Exercise goal:
From the line containing "BARO3 pin SCL: D32 -> D34" through the last line of the data, return those lines exactly as written and nothing more.

Edit difference data:
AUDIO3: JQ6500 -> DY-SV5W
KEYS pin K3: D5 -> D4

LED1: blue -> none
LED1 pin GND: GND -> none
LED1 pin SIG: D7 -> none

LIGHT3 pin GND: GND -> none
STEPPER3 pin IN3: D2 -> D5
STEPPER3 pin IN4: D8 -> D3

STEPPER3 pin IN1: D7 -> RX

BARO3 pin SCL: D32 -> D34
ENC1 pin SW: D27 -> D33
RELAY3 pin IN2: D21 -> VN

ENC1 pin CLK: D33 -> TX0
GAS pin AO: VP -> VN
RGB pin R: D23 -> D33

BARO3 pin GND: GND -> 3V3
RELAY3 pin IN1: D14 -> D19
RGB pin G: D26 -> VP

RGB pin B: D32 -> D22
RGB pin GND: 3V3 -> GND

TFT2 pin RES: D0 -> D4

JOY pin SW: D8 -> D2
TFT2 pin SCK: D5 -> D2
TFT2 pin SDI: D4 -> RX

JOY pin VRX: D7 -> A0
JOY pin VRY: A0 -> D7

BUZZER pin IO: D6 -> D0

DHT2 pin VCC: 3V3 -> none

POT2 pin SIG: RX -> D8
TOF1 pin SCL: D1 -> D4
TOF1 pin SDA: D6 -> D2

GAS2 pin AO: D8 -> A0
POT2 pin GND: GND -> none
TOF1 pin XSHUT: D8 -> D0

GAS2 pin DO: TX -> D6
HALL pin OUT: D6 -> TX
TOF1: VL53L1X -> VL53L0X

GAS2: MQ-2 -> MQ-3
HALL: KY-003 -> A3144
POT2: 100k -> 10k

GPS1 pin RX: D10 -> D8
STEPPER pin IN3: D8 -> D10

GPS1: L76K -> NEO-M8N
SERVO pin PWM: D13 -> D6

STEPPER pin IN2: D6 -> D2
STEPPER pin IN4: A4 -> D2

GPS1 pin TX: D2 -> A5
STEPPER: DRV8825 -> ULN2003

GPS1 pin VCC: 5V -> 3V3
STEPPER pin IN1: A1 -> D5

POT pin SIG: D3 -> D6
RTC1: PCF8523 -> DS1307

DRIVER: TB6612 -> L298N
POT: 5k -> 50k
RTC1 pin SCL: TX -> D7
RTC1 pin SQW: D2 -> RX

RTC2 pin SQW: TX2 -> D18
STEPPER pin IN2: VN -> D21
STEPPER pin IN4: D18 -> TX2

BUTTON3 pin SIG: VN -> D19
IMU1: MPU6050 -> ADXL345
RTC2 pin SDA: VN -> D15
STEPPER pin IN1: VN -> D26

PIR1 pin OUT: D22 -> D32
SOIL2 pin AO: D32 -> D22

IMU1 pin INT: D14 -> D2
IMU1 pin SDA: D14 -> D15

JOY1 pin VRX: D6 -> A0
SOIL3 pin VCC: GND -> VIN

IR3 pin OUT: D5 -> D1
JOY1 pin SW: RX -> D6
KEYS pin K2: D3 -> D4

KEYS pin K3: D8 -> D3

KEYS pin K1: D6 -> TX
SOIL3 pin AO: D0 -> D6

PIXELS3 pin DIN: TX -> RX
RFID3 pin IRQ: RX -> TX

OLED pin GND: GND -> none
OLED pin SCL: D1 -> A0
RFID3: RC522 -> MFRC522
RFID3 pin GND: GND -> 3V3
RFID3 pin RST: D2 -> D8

Output:
BARO3 pin SCL: D32 -> D34
ENC1 pin SW: D27 -> D33
RELAY3 pin IN2: D21 -> VN

ENC1 pin CLK: D33 -> TX0
GAS pin AO: VP -> VN
RGB pin R: D23 -> D33

BARO3 pin GND: GND -> 3V3
RELAY3 pin IN1: D14 -> D19
RGB pin G: D26 -> VP

RGB pin B: D32 -> D22
RGB pin GND: 3V3 -> GND

TFT2 pin RES: D0 -> D4

JOY pin SW: D8 -> D2
TFT2 pin SCK: D5 -> D2
TFT2 pin SDI: D4 -> RX

JOY pin VRX: D7 -> A0
JOY pin VRY: A0 -> D7

BUZZER pin IO: D6 -> D0

DHT2 pin VCC: 3V3 -> none

POT2 pin SIG: RX -> D8
TOF1 pin SCL: D1 -> D4
TOF1 pin SDA: D6 -> D2

GAS2 pin AO: D8 -> A0
POT2 pin GND: GND -> none
TOF1 pin XSHUT: D8 -> D0

GAS2 pin DO: TX -> D6
HALL pin OUT: D6 -> TX
TOF1: VL53L1X -> VL53L0X

GAS2: MQ-2 -> MQ-3
HALL: KY-003 -> A3144
POT2: 100k -> 10k

GPS1 pin RX: D10 -> D8
STEPPER pin IN3: D8 -> D10

GPS1: L76K -> NEO-M8N
SERVO pin PWM: D13 -> D6

STEPPER pin IN2: D6 -> D2
STEPPER pin IN4: A4 -> D2

GPS1 pin TX: D2 -> A5
STEPPER: DRV8825 -> ULN2003

GPS1 pin VCC: 5V -> 3V3
STEPPER pin IN1: A1 -> D5

POT pin SIG: D3 -> D6
RTC1: PCF8523 -> DS1307

DRIVER: TB6612 -> L298N
POT: 5k -> 50k
RTC1 pin SCL: TX -> D7
RTC1 pin SQW: D2 -> RX

RTC2 pin SQW: TX2 -> D18
STEPPER pin IN2: VN -> D21
STEPPER pin IN4: D18 -> TX2

BUTTON3 pin SIG: VN -> D19
IMU1: MPU6050 -> ADXL345
RTC2 pin SDA: VN -> D15
STEPPER pin IN1: VN -> D26

PIR1 pin OUT: D22 -> D32
SOIL2 pin AO: D32 -> D22

IMU1 pin INT: D14 -> D2
IMU1 pin SDA: D14 -> D15

JOY1 pin VRX: D6 -> A0
SOIL3 pin VCC: GND -> VIN

IR3 pin OUT: D5 -> D1
JOY1 pin SW: RX -> D6
KEYS pin K2: D3 -> D4

KEYS pin K3: D8 -> D3

KEYS pin K1: D6 -> TX
SOIL3 pin AO: D0 -> D6

PIXELS3 pin DIN: TX -> RX
RFID3 pin IRQ: RX -> TX

OLED pin GND: GND -> none
OLED pin SCL: D1 -> A0
RFID3: RC522 -> MFRC522
RFID3 pin GND: GND -> 3V3
RFID3 pin RST: D2 -> D8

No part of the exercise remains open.